WORK INSTRUCTIONS –
The expected output is the data below, restated word for word.

PROVIDED INFORMATION –
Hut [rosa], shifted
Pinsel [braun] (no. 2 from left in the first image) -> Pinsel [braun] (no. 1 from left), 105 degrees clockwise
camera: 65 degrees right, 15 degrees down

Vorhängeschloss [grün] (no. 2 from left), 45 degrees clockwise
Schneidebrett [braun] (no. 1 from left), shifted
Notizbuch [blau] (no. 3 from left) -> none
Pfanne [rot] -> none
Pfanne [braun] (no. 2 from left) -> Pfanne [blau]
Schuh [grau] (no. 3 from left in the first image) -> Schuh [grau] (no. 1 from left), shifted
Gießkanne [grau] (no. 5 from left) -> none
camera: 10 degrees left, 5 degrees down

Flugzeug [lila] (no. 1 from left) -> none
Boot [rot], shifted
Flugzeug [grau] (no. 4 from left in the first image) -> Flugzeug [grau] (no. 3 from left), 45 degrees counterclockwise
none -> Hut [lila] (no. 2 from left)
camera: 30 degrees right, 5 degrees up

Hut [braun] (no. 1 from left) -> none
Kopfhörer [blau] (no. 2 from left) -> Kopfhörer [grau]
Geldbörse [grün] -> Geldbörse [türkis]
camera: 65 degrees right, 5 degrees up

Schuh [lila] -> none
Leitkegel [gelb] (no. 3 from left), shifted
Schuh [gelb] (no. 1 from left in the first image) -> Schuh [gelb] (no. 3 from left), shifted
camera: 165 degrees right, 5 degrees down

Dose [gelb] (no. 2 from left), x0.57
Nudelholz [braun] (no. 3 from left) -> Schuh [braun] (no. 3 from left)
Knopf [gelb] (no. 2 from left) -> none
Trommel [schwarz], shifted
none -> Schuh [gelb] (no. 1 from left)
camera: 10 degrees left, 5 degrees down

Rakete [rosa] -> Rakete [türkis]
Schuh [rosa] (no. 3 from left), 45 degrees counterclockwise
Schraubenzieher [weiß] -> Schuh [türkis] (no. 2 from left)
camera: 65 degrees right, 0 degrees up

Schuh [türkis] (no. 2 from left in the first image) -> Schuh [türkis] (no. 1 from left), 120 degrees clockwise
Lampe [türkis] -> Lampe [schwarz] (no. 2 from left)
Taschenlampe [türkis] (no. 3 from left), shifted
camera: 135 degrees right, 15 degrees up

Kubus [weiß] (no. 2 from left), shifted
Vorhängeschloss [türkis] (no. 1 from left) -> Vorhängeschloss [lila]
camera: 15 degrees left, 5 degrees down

PROBLEM SOLUTION –
Hut [rosa], shifted
Pinsel [braun] (no. 2 from left in the first image) -> Pinsel [braun] (no. 1 from left), 105 degrees clockwise
camera: 65 degrees right, 15 degrees down

Vorhängeschloss [grün] (no. 2 from left), 45 degrees clockwise
Schneidebrett [braun] (no. 1 from left), shifted
Notizbuch [blau] (no. 3 from left) -> none
Pfanne [rot] -> none
Pfanne [braun] (no. 2 from left) -> Pfanne [blau]
Schuh [grau] (no. 3 from left in the first image) -> Schuh [grau] (no. 1 from left), shifted
Gießkanne [grau] (no. 5 from left) -> none
camera: 10 degrees left, 5 degrees down

Flugzeug [lila] (no. 1 from left) -> none
Boot [rot], shifted
Flugzeug [grau] (no. 4 from left in the first image) -> Flugzeug [grau] (no. 3 from left), 45 degrees counterclockwise
none -> Hut [lila] (no. 2 from left)
camera: 30 degrees right, 5 degrees up

Hut [braun] (no. 1 from left) -> none
Kopfhörer [blau] (no. 2 from left) -> Kopfhörer [grau]
Geldbörse [grün] -> Geldbörse [türkis]
camera: 65 degrees right, 5 degrees up

Schuh [lila] -> none
Leitkegel [gelb] (no. 3 from left), shifted
Schuh [gelb] (no. 1 from left in the first image) -> Schuh [gelb] (no. 3 from left), shifted
camera: 165 degrees right, 5 degrees down

Dose [gelb] (no. 2 from left), x0.57
Nudelholz [braun] (no. 3 from left) -> Schuh [braun] (no. 3 from left)
Knopf [gelb] (no. 2 from left) -> none
Trommel [schwarz], shifted
none -> Schuh [gelb] (no. 1 from left)
camera: 10 degrees left, 5 degrees down

Rakete [rosa] -> Rakete [türkis]
Schuh [rosa] (no. 3 from left), 45 degrees counterclockwise
Schraubenzieher [weiß] -> Schuh [türkis] (no. 2 from left)
camera: 65 degrees right, 0 degrees up

Schuh [türkis] (no. 2 from left in the first image) -> Schuh [türkis] (no. 1 from left), 120 degrees clockwise
Lampe [türkis] -> Lampe [schwarz] (no. 2 from left)
Taschenlampe [türkis] (no. 3 from left), shifted
camera: 135 degrees right, 15 degrees up

Kubus [weiß] (no. 2 from left), shifted
Vorhängeschloss [türkis] (no. 1 from left) -> Vorhängeschloss [lila]
camera: 15 degrees left, 5 degrees down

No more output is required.